■ **THE PROBLEM**:
Copy, exactly and without additions, every line in the records below from the one holding "purple boat: [323,376,359,435]" through the one holding "red boat: [431,228,463,275]", both ends included.
BEGIN TASK DATA
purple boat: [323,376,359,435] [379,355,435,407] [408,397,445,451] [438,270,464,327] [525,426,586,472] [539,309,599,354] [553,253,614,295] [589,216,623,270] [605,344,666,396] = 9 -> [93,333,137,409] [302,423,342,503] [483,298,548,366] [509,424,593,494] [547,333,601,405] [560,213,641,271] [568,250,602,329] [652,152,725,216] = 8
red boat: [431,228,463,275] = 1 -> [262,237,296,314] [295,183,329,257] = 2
END TASK DATA
BEGIN TASK DATA
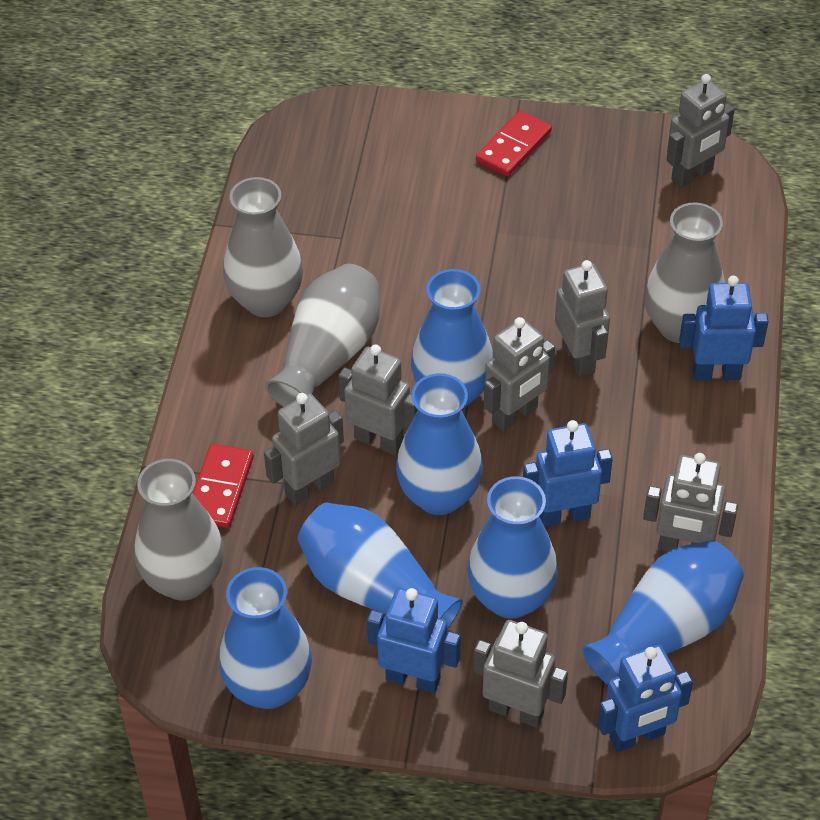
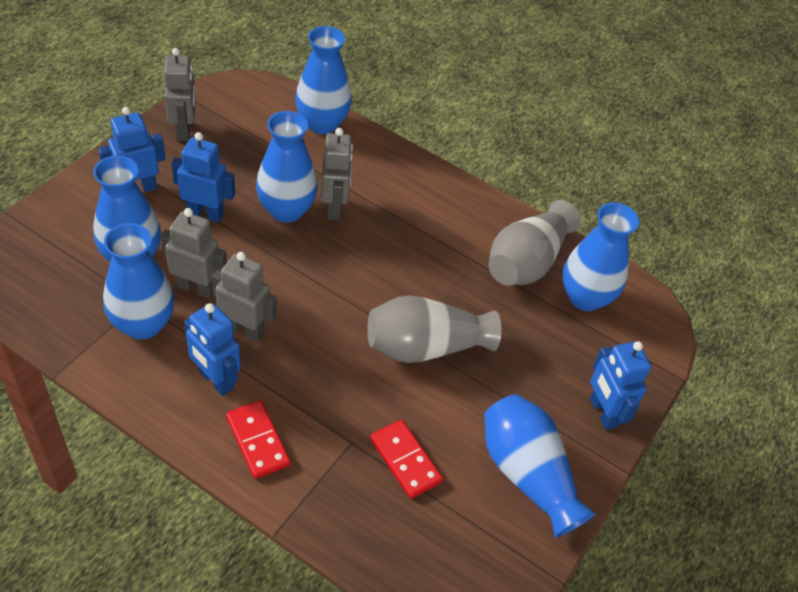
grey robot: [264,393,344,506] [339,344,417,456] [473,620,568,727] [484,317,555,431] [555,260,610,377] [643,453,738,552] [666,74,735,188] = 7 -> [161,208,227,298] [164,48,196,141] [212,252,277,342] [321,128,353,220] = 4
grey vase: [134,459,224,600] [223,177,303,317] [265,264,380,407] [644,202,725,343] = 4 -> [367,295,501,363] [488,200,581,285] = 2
END TASK DATA
BEGIN TASK DATA
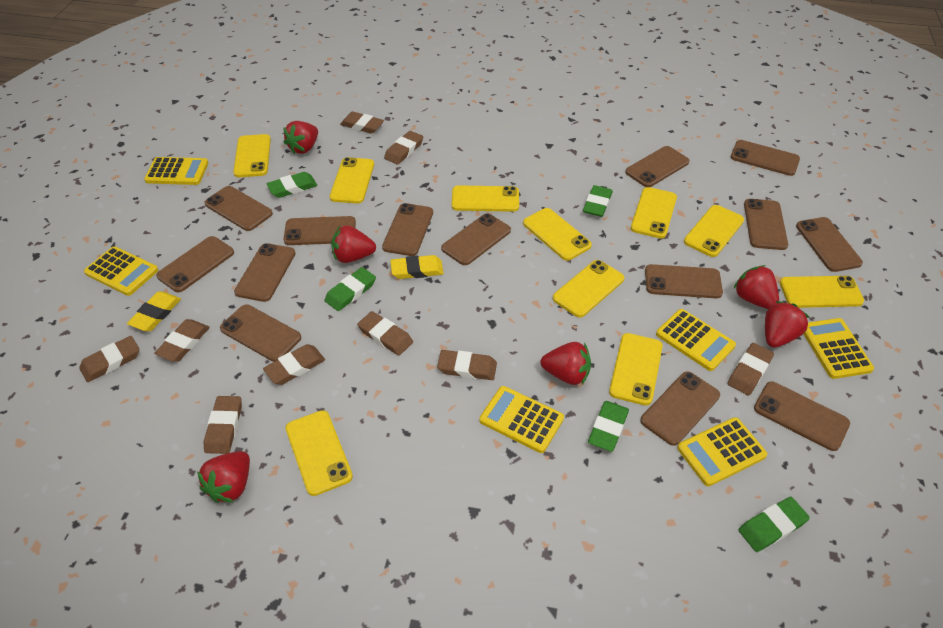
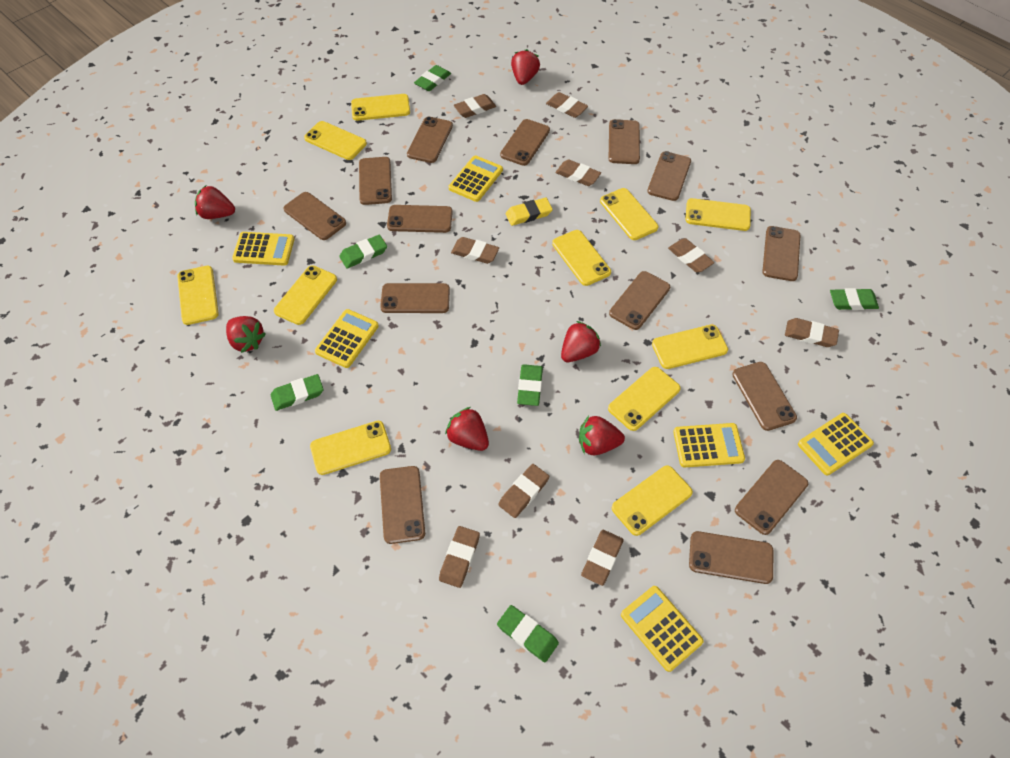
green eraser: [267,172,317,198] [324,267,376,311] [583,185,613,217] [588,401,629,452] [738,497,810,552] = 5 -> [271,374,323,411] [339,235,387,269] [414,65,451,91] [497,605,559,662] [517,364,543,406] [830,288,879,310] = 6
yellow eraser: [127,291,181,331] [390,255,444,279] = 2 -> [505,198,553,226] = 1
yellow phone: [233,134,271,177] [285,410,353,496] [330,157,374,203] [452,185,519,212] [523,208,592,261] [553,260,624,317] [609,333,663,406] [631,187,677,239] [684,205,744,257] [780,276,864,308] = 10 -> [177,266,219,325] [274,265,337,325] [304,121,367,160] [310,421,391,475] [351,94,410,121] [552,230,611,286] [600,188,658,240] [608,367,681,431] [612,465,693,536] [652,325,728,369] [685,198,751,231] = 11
END TASK DATA
■ **ANSWER TO THIS EXERCISE**:
purple boat: [323,376,359,435] [379,355,435,407] [408,397,445,451] [438,270,464,327] [525,426,586,472] [539,309,599,354] [553,253,614,295] [589,216,623,270] [605,344,666,396] = 9 -> [93,333,137,409] [302,423,342,503] [483,298,548,366] [509,424,593,494] [547,333,601,405] [560,213,641,271] [568,250,602,329] [652,152,725,216] = 8
red boat: [431,228,463,275] = 1 -> [262,237,296,314] [295,183,329,257] = 2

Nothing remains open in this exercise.